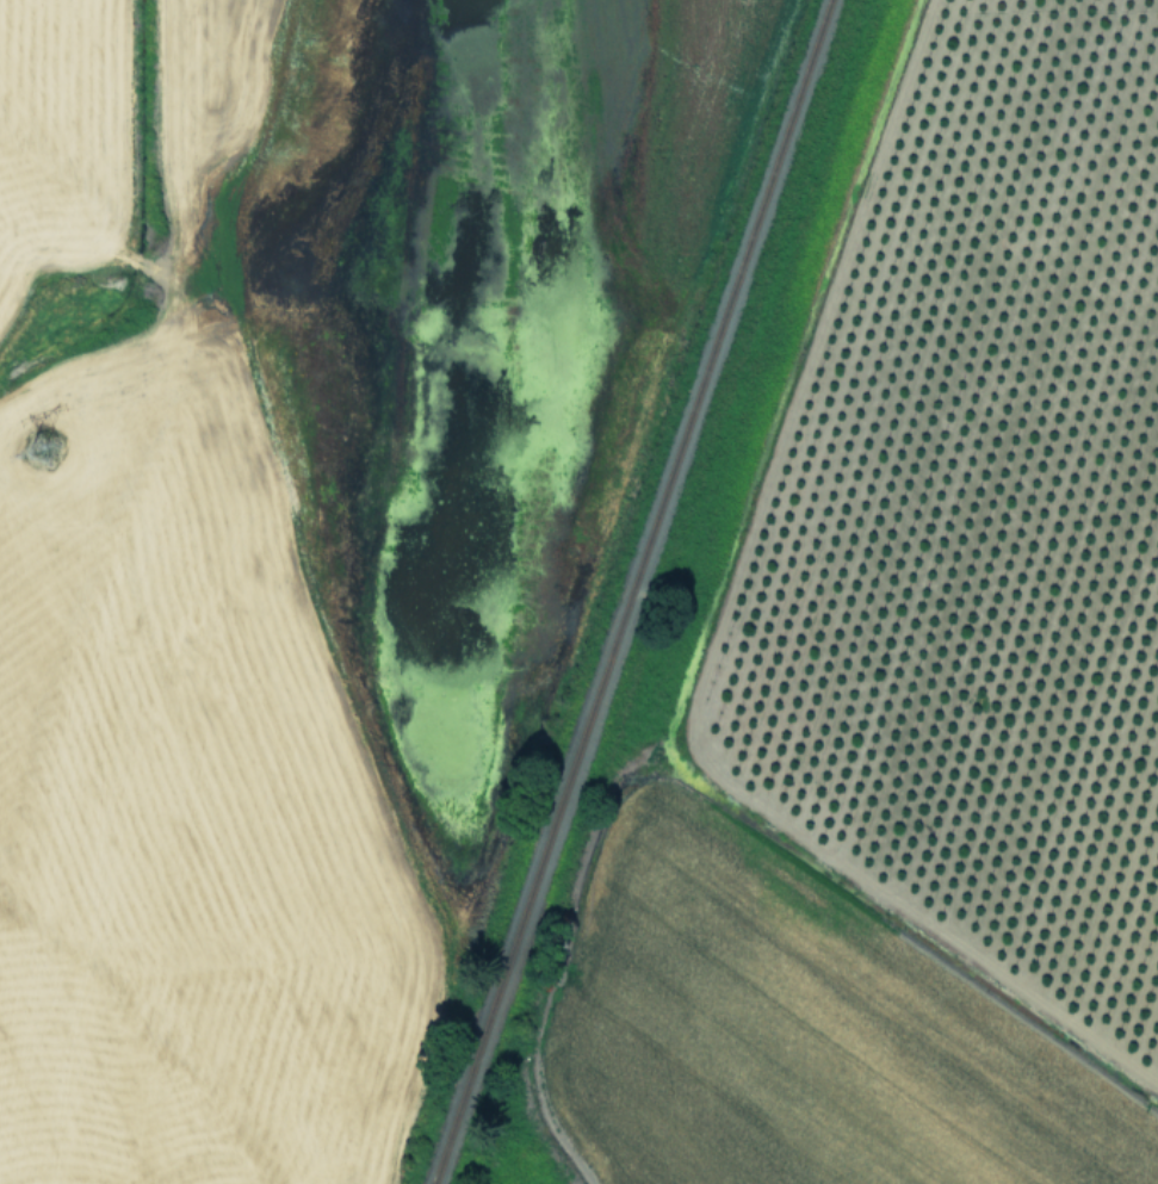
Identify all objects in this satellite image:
power tower: (50, 453)
crop: (579, 592)
railway: (635, 592)

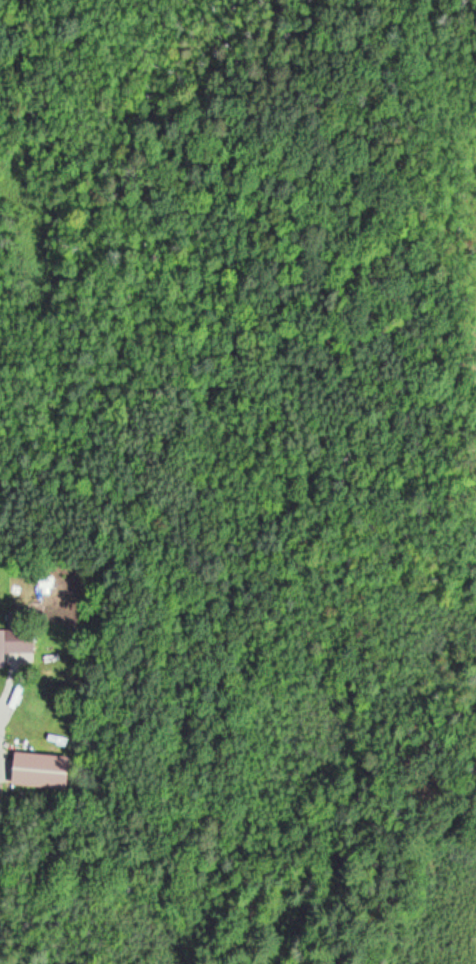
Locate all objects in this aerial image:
building: (14, 647)
road: (2, 711)
building: (43, 770)

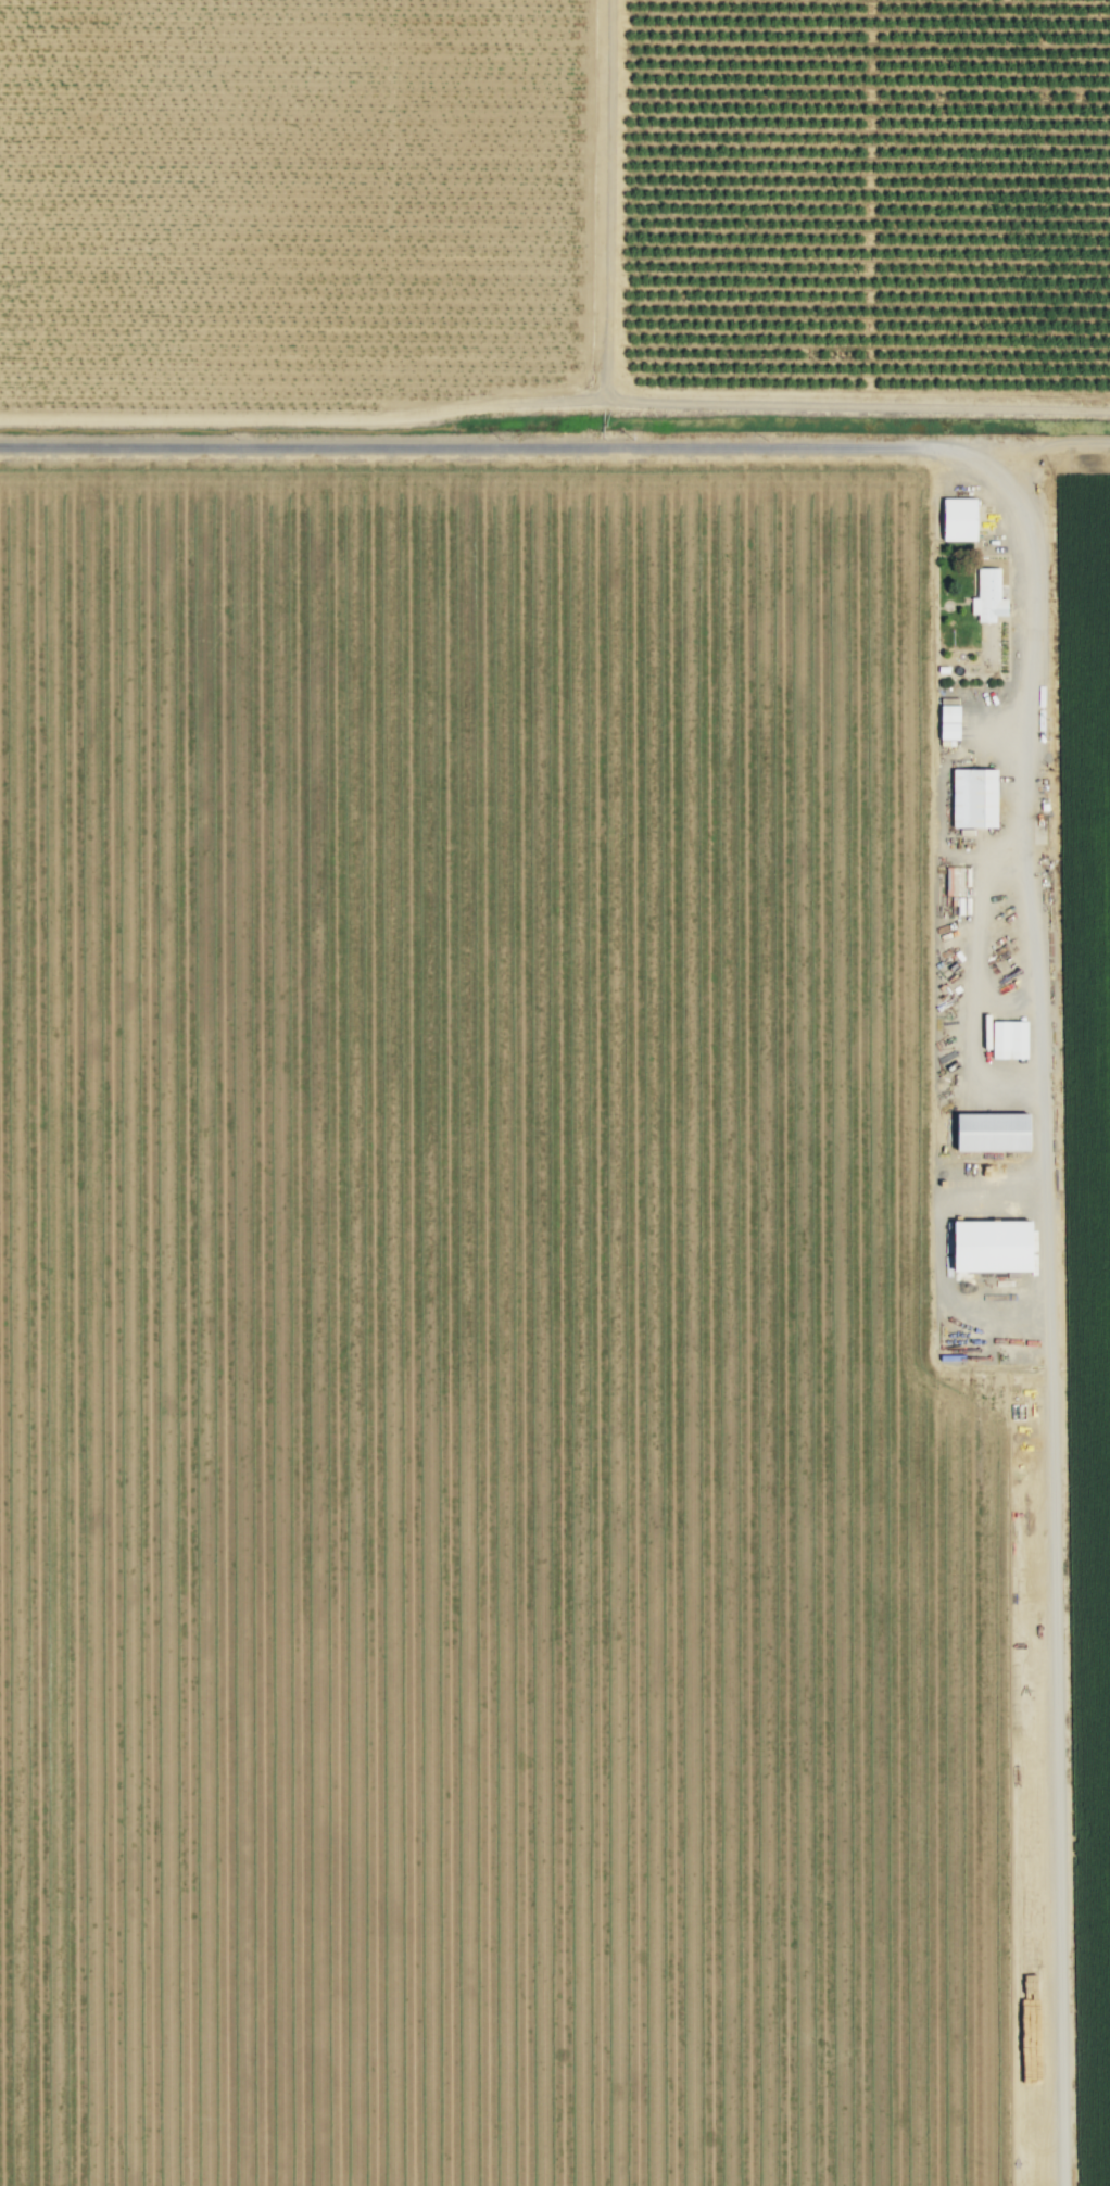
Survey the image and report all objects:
road: (554, 402)
building: (956, 520)
building: (987, 597)
building: (971, 799)
road: (1018, 825)
building: (1006, 1041)
building: (988, 1133)
building: (985, 1248)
--------------------------------
How to complete this task
Give back, exactly and with nothing added, the lines from the line with "Locate all objects" through the final line of the data, both included; leave pictures out.

Answer
Locate all objects in this aerial image:
building: (14, 647)
road: (2, 711)
building: (43, 770)

Survey the image and report all objects:
road: (554, 402)
building: (956, 520)
building: (987, 597)
building: (971, 799)
road: (1018, 825)
building: (1006, 1041)
building: (988, 1133)
building: (985, 1248)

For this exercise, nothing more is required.